Top of Data provided

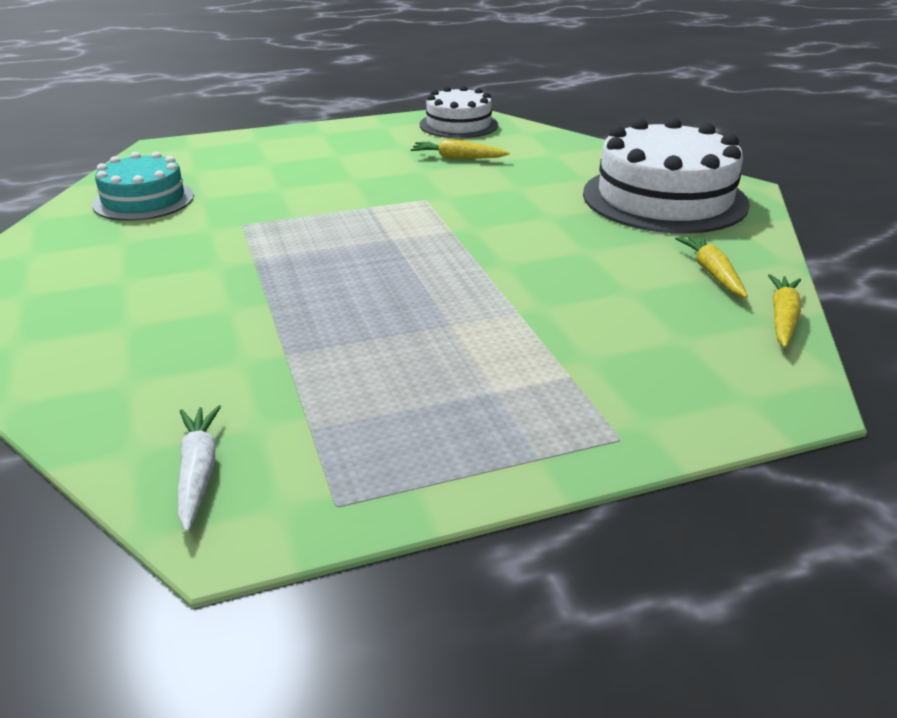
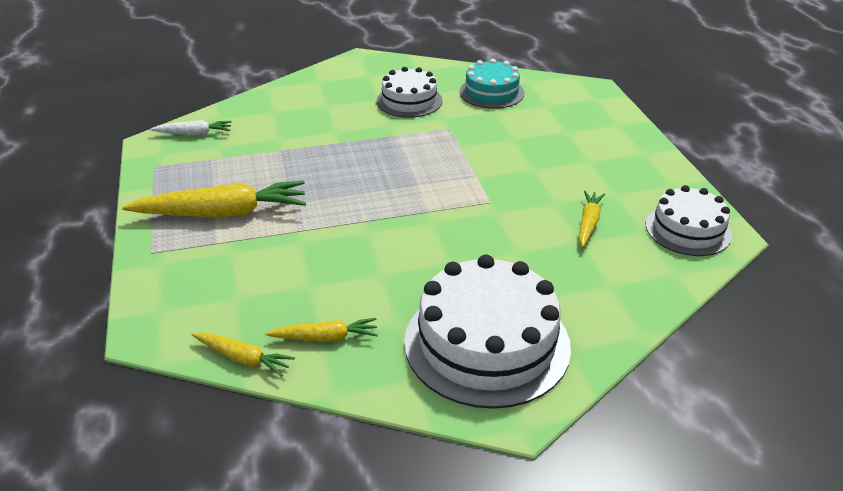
camera: 95 degrees right, 5 degrees up
(144, 254) = (409, 101): none -> white cake
(490, 383) = (223, 213): none -> yellow carrot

Bottom of Data provided

Work request: Restate the material above word for word, dropping the pictures.

Worked solution:
camera: 95 degrees right, 5 degrees up
(144, 254) = (409, 101): none -> white cake
(490, 383) = (223, 213): none -> yellow carrot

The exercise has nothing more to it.